TASK BRIEF: Please repeat the lines below, exactly and only, from the one that holds "camera: 40 degrees right, 35 degrees up" through the one that holds "(493, 397) = (200, 480): yellow".
──────── SOURCE RECORDS
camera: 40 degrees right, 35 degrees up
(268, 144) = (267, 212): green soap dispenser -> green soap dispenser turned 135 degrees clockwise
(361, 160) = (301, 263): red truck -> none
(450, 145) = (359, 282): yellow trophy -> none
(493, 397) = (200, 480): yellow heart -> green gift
────────────────
──────── SOURCE RECORDS
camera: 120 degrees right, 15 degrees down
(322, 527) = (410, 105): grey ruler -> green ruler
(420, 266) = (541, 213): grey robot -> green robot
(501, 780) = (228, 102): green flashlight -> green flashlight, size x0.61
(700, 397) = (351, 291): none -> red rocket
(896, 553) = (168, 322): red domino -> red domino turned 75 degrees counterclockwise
────────────────
THE COMPLETED TASK:
camera: 40 degrees right, 35 degrees up
(268, 144) = (267, 212): green soap dispenser -> green soap dispenser turned 135 degrees clockwise
(361, 160) = (301, 263): red truck -> none
(450, 145) = (359, 282): yellow trophy -> none
(493, 397) = (200, 480): yellow heart -> green gift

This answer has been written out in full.